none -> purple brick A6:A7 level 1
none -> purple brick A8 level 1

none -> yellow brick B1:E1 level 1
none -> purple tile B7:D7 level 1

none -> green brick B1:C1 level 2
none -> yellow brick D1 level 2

━━━━━━━━━━━━━━━━

PROBLEM REQUIREMENTS: Beginning at the line that holds "none -> yellow brick B1:E1 level 1", copy every line through the end of the entries exactly as given, and only those lines.

REPLY:
none -> yellow brick B1:E1 level 1
none -> purple tile B7:D7 level 1

none -> green brick B1:C1 level 2
none -> yellow brick D1 level 2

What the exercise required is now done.